■ **Exercise material**:
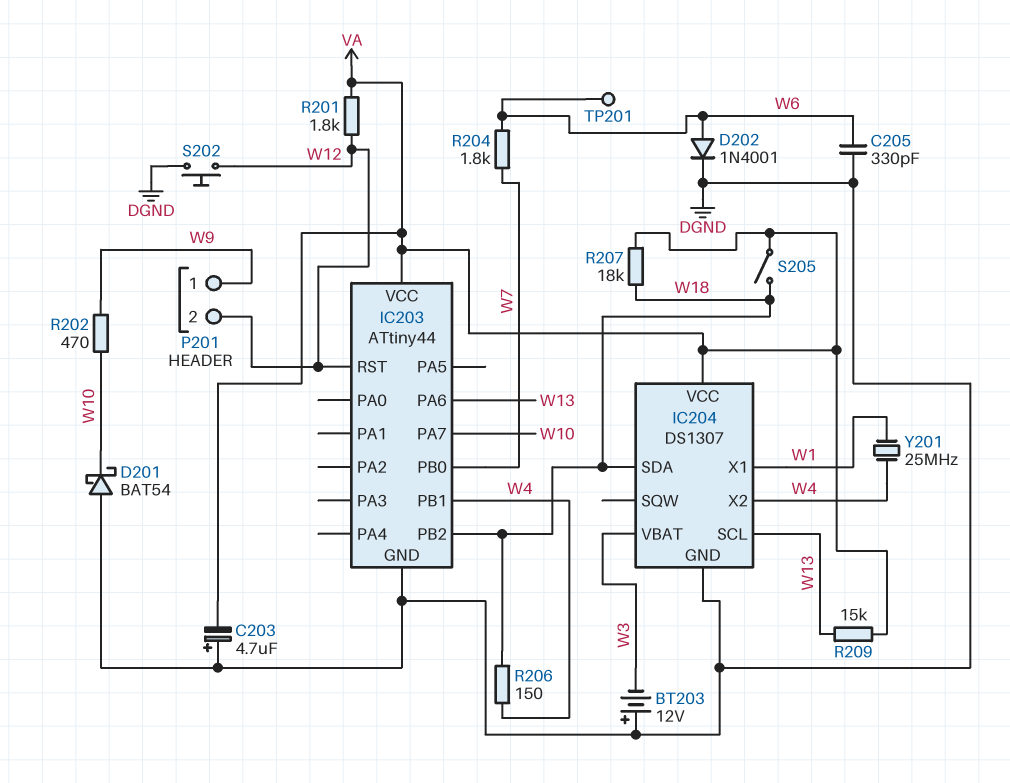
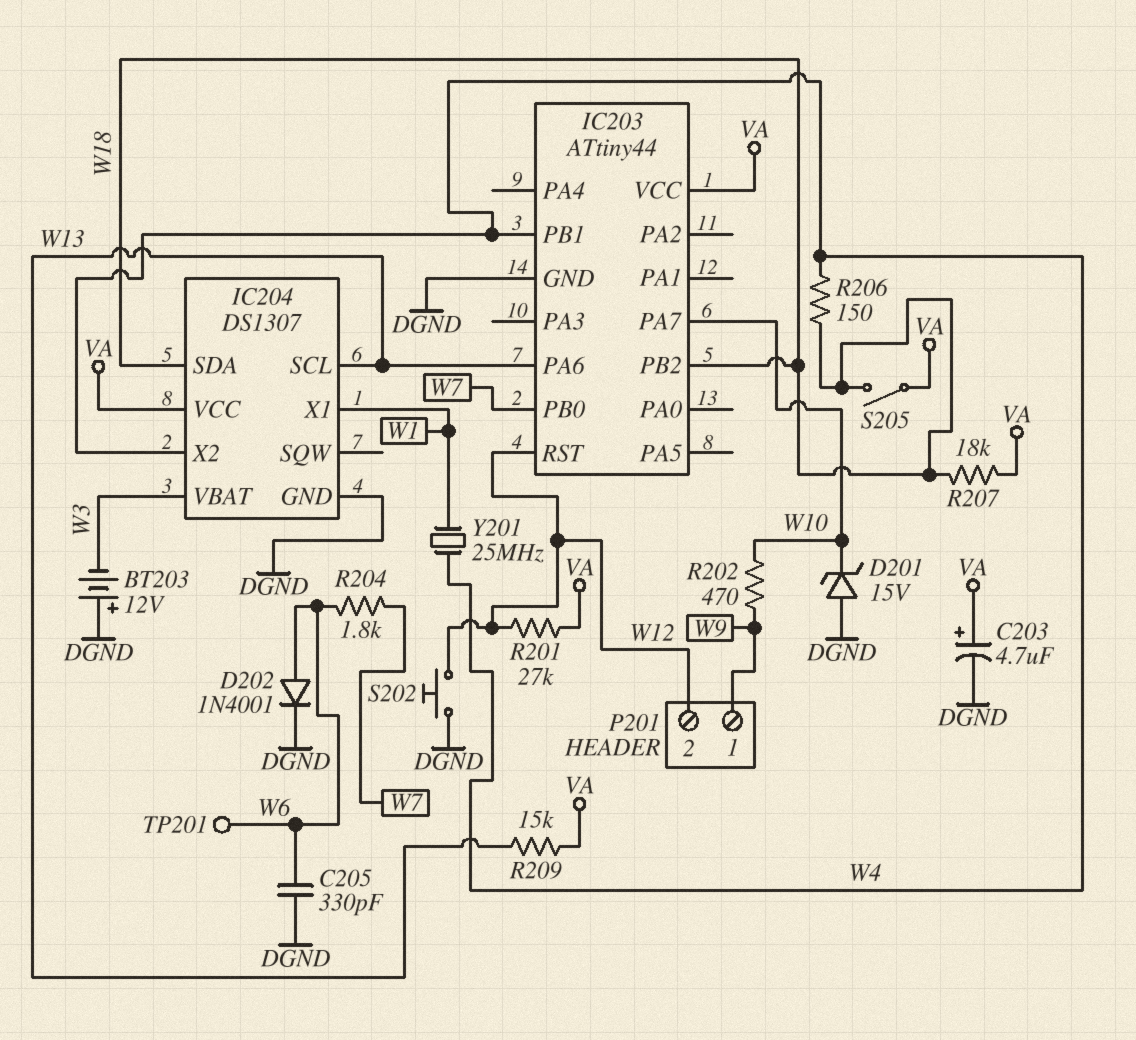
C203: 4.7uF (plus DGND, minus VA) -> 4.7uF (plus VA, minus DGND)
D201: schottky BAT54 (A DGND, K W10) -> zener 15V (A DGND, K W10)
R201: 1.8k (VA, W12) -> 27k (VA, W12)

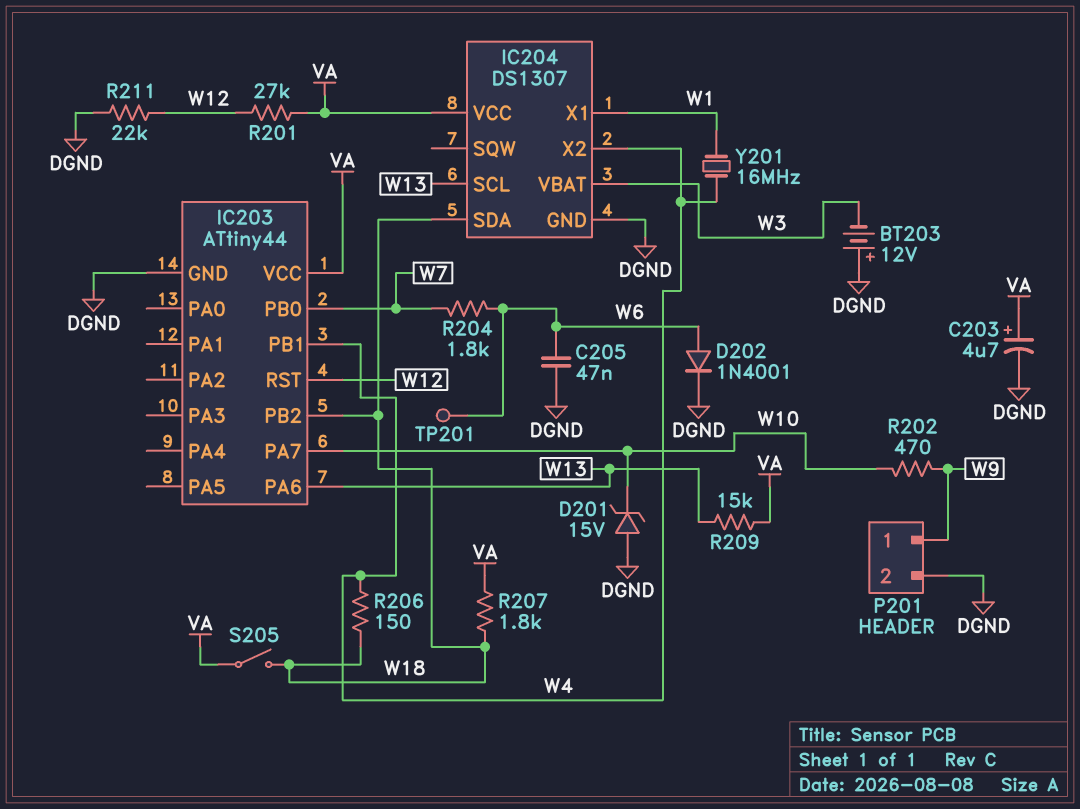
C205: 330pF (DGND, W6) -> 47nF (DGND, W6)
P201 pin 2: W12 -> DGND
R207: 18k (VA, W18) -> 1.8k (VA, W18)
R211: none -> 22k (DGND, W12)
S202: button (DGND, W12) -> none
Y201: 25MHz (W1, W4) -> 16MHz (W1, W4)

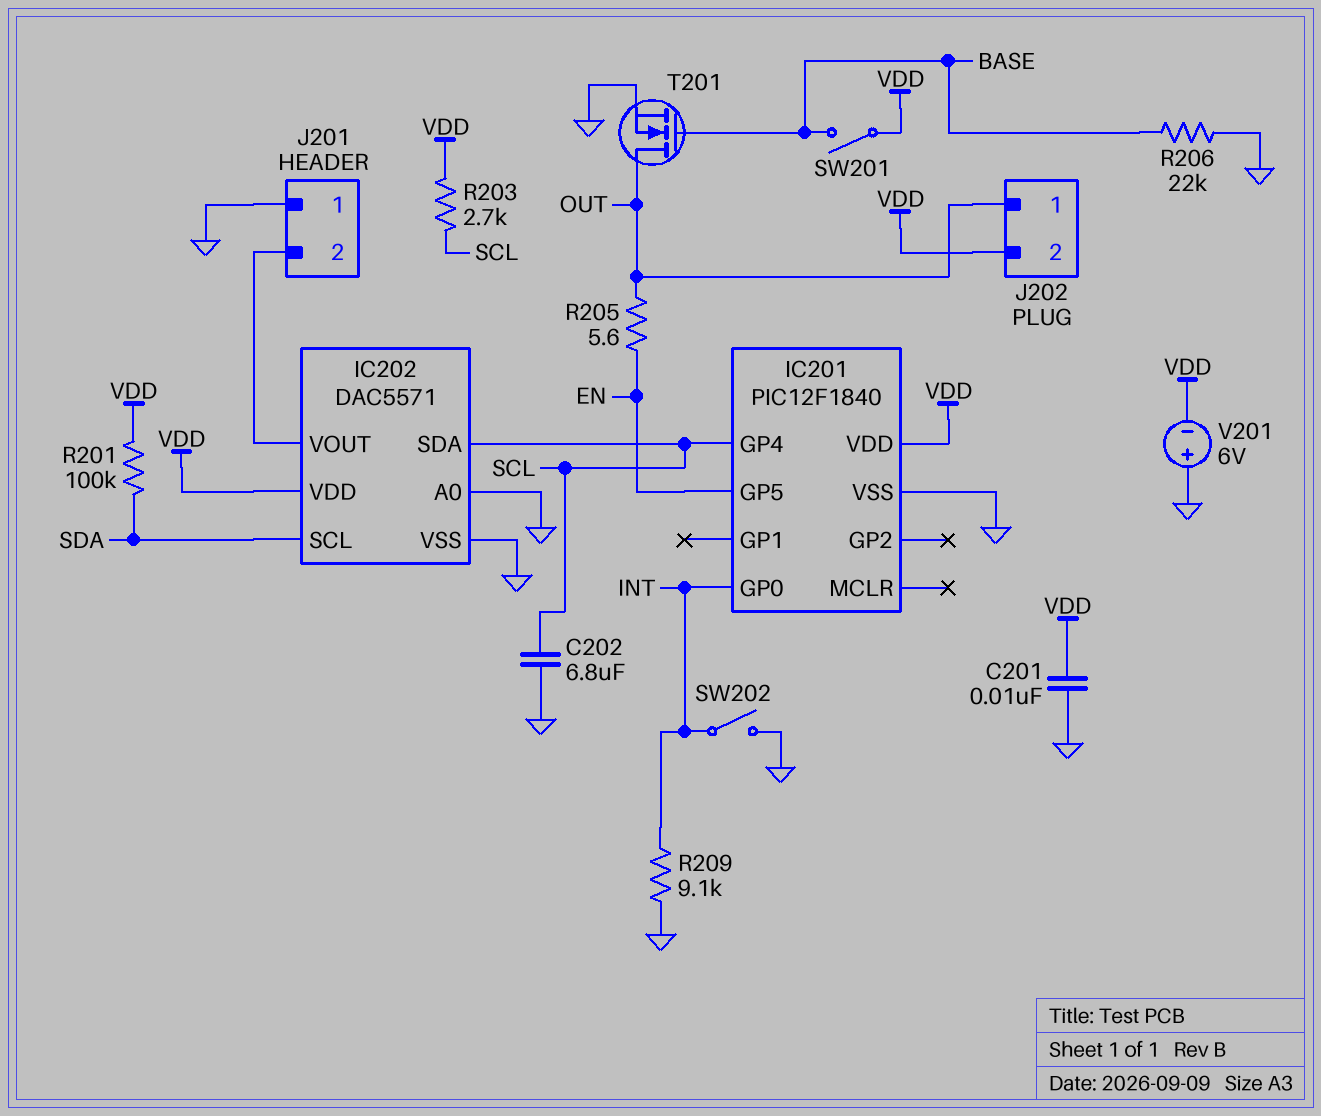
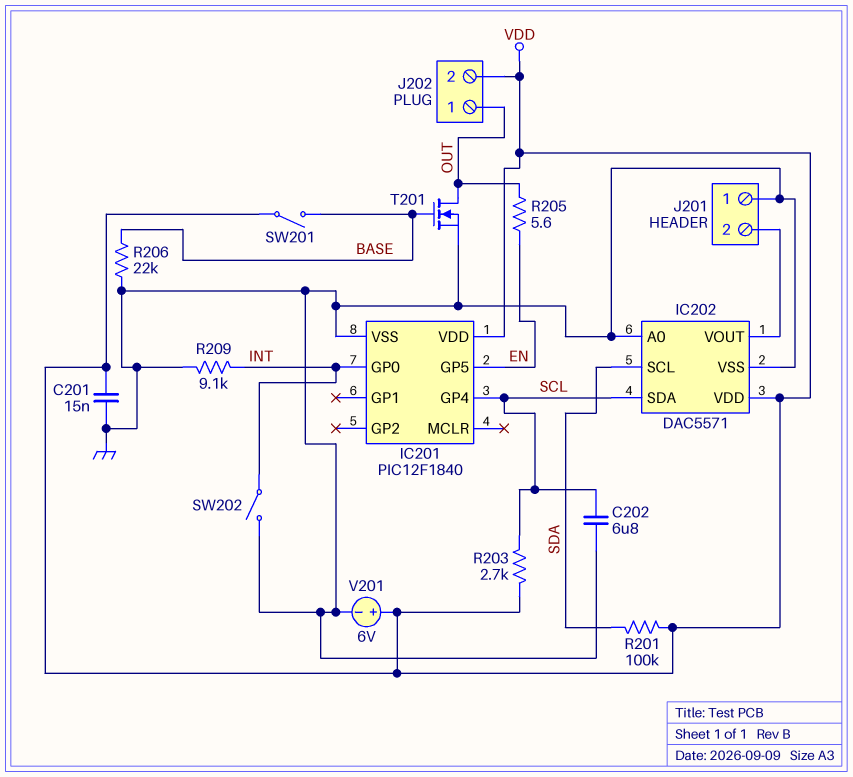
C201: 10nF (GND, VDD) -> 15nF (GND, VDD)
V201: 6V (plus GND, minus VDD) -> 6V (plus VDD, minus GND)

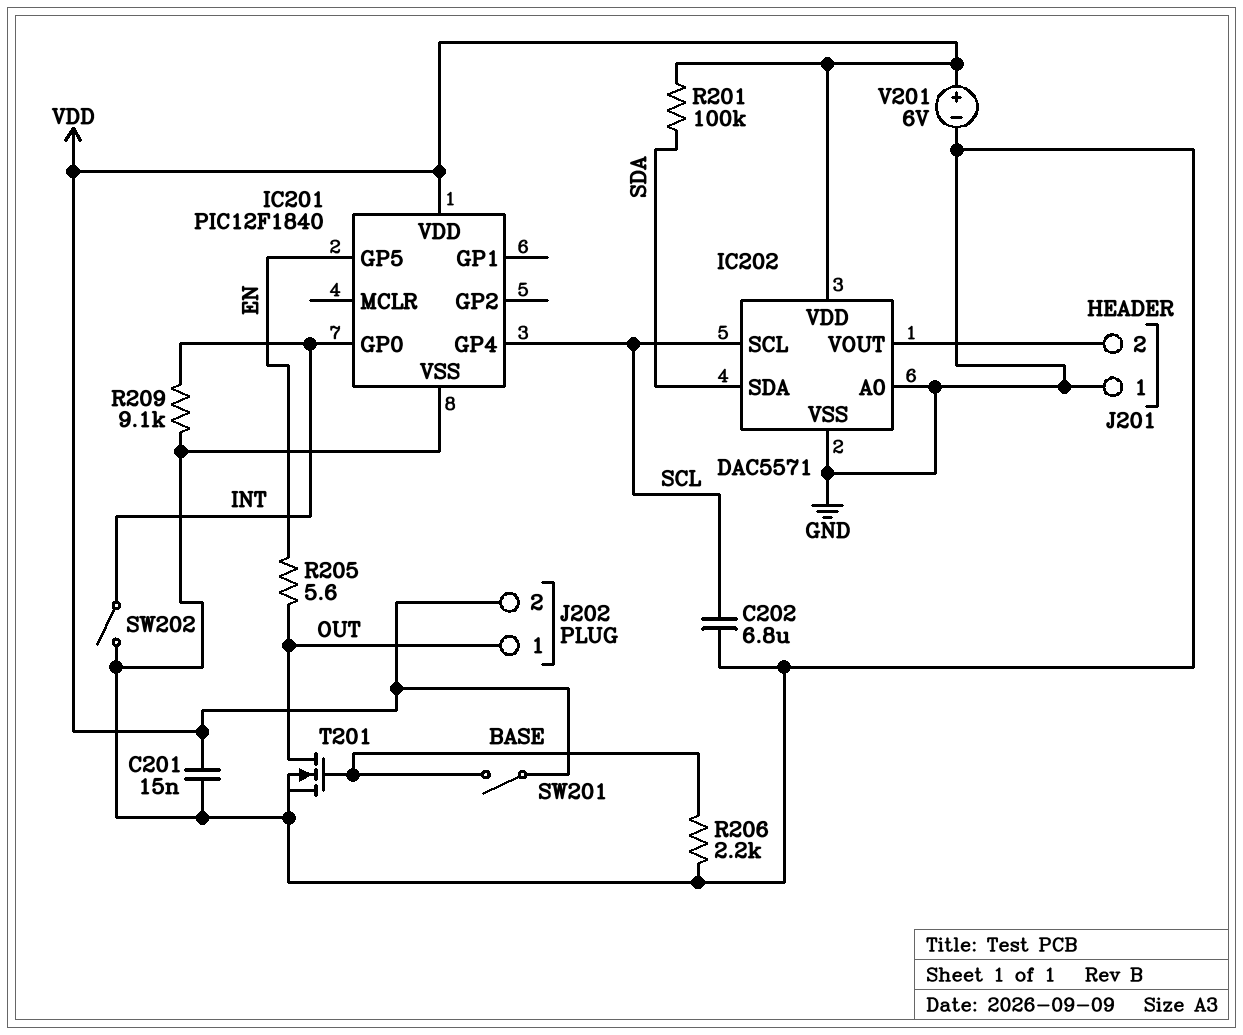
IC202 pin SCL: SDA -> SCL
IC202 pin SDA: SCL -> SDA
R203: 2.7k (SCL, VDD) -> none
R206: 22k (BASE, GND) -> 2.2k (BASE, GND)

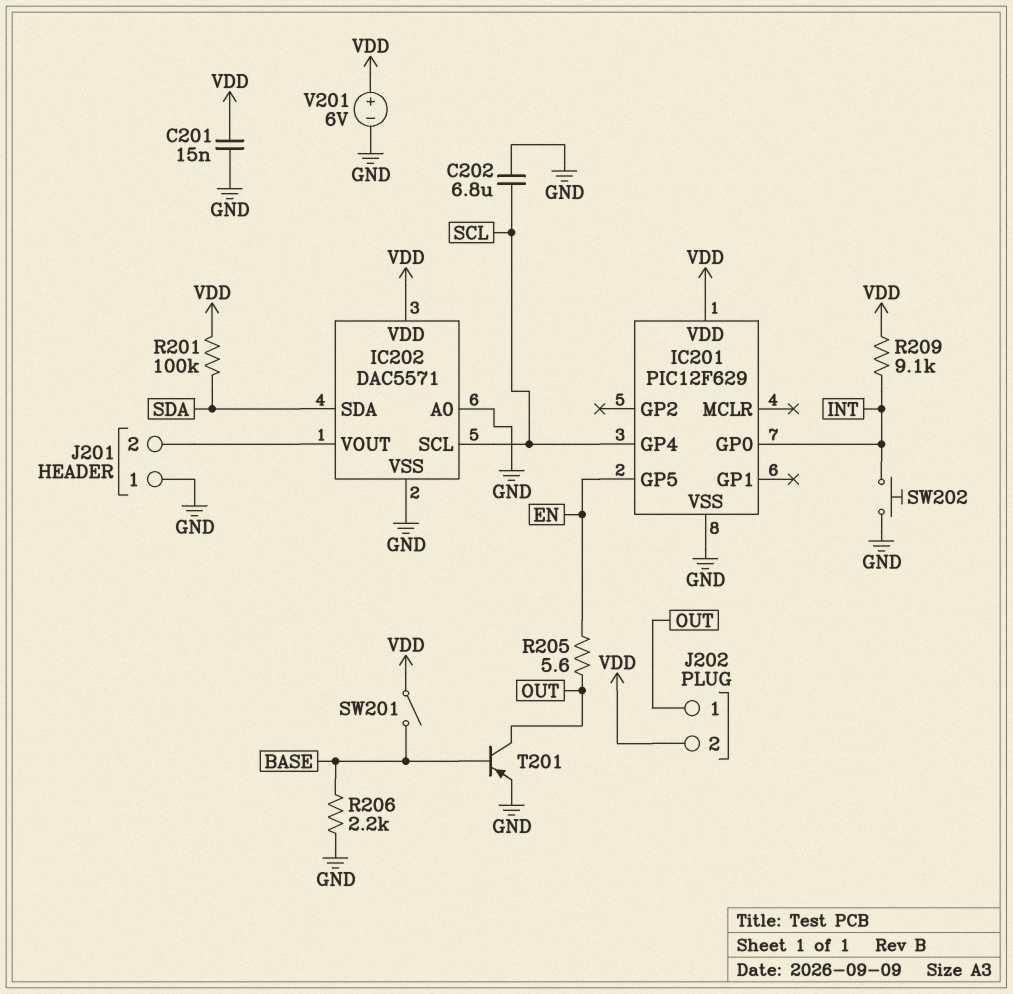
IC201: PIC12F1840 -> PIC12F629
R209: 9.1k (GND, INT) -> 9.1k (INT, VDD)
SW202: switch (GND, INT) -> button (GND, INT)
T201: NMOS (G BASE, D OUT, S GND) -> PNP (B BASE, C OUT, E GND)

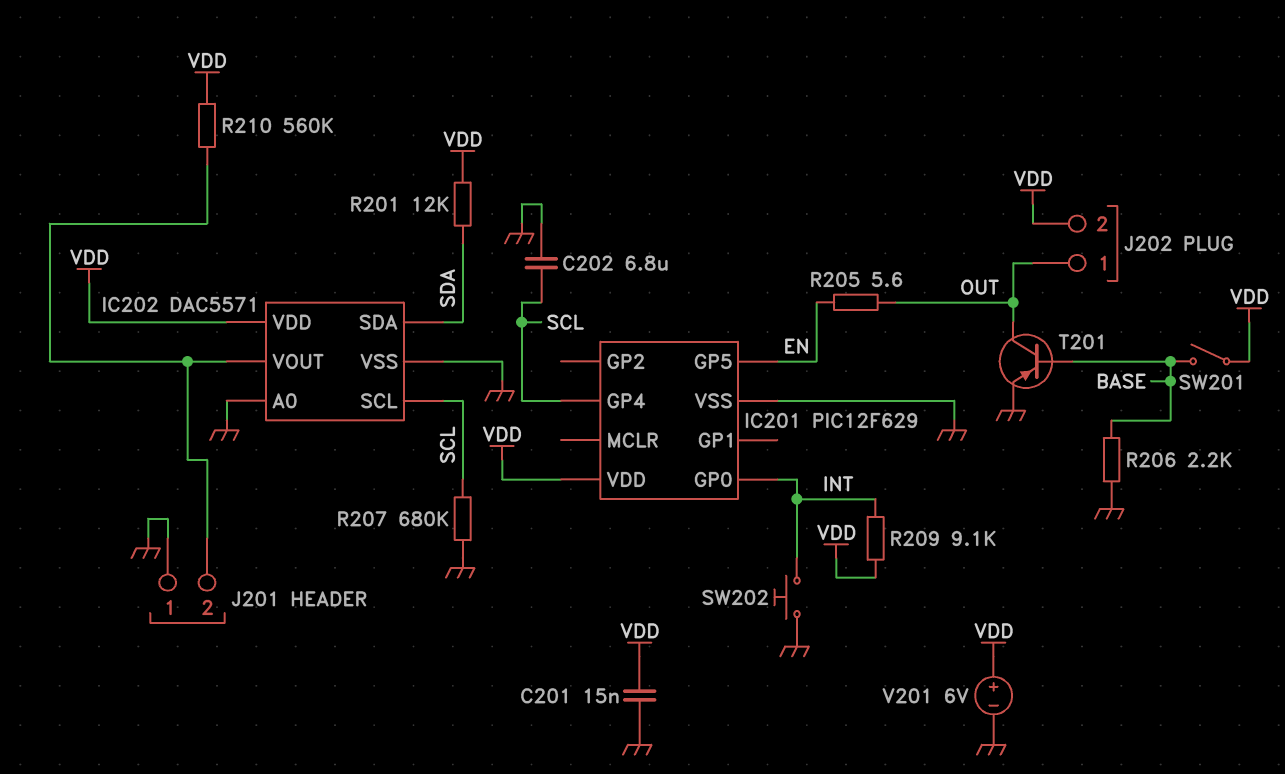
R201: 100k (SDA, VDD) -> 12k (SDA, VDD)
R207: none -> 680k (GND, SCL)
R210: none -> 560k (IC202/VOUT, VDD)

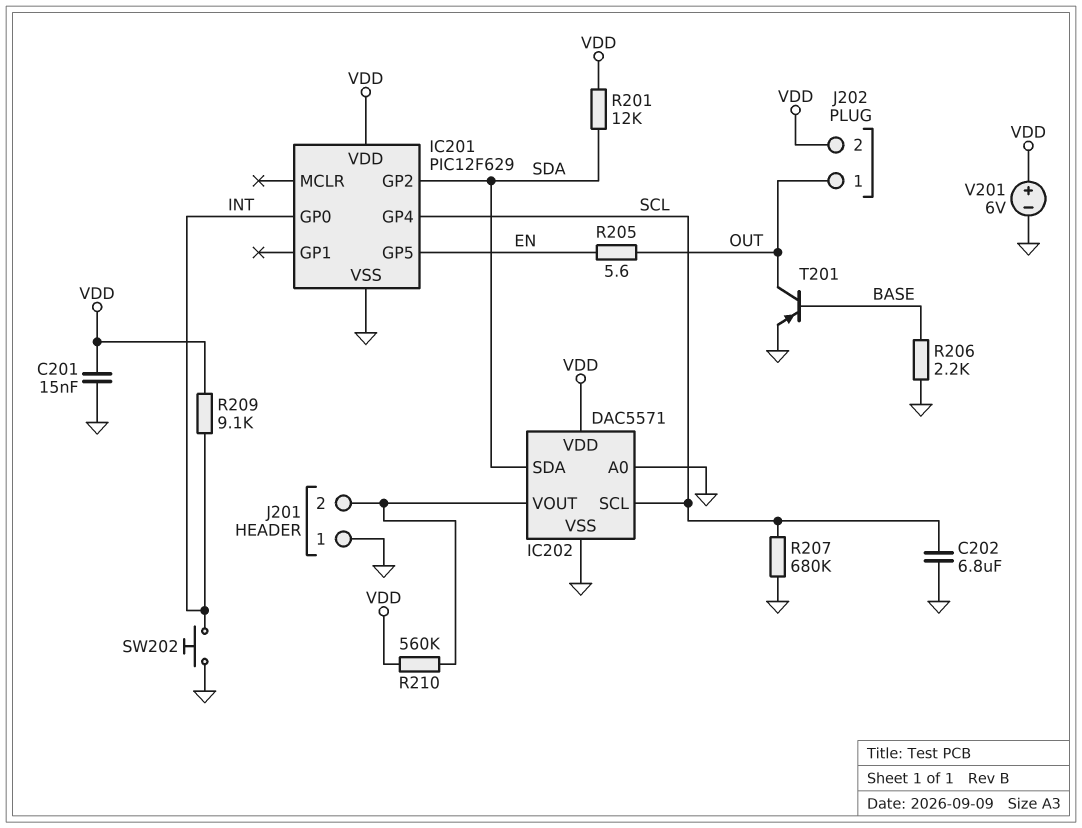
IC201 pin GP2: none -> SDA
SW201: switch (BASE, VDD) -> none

■ **Task brief**: Repeat all entries exactly, pictures excluded.

■ **Solved exercise**:
C203: 4.7uF (plus DGND, minus VA) -> 4.7uF (plus VA, minus DGND)
D201: schottky BAT54 (A DGND, K W10) -> zener 15V (A DGND, K W10)
R201: 1.8k (VA, W12) -> 27k (VA, W12)

C205: 330pF (DGND, W6) -> 47nF (DGND, W6)
P201 pin 2: W12 -> DGND
R207: 18k (VA, W18) -> 1.8k (VA, W18)
R211: none -> 22k (DGND, W12)
S202: button (DGND, W12) -> none
Y201: 25MHz (W1, W4) -> 16MHz (W1, W4)

C201: 10nF (GND, VDD) -> 15nF (GND, VDD)
V201: 6V (plus GND, minus VDD) -> 6V (plus VDD, minus GND)

IC202 pin SCL: SDA -> SCL
IC202 pin SDA: SCL -> SDA
R203: 2.7k (SCL, VDD) -> none
R206: 22k (BASE, GND) -> 2.2k (BASE, GND)

IC201: PIC12F1840 -> PIC12F629
R209: 9.1k (GND, INT) -> 9.1k (INT, VDD)
SW202: switch (GND, INT) -> button (GND, INT)
T201: NMOS (G BASE, D OUT, S GND) -> PNP (B BASE, C OUT, E GND)

R201: 100k (SDA, VDD) -> 12k (SDA, VDD)
R207: none -> 680k (GND, SCL)
R210: none -> 560k (IC202/VOUT, VDD)

IC201 pin GP2: none -> SDA
SW201: switch (BASE, VDD) -> none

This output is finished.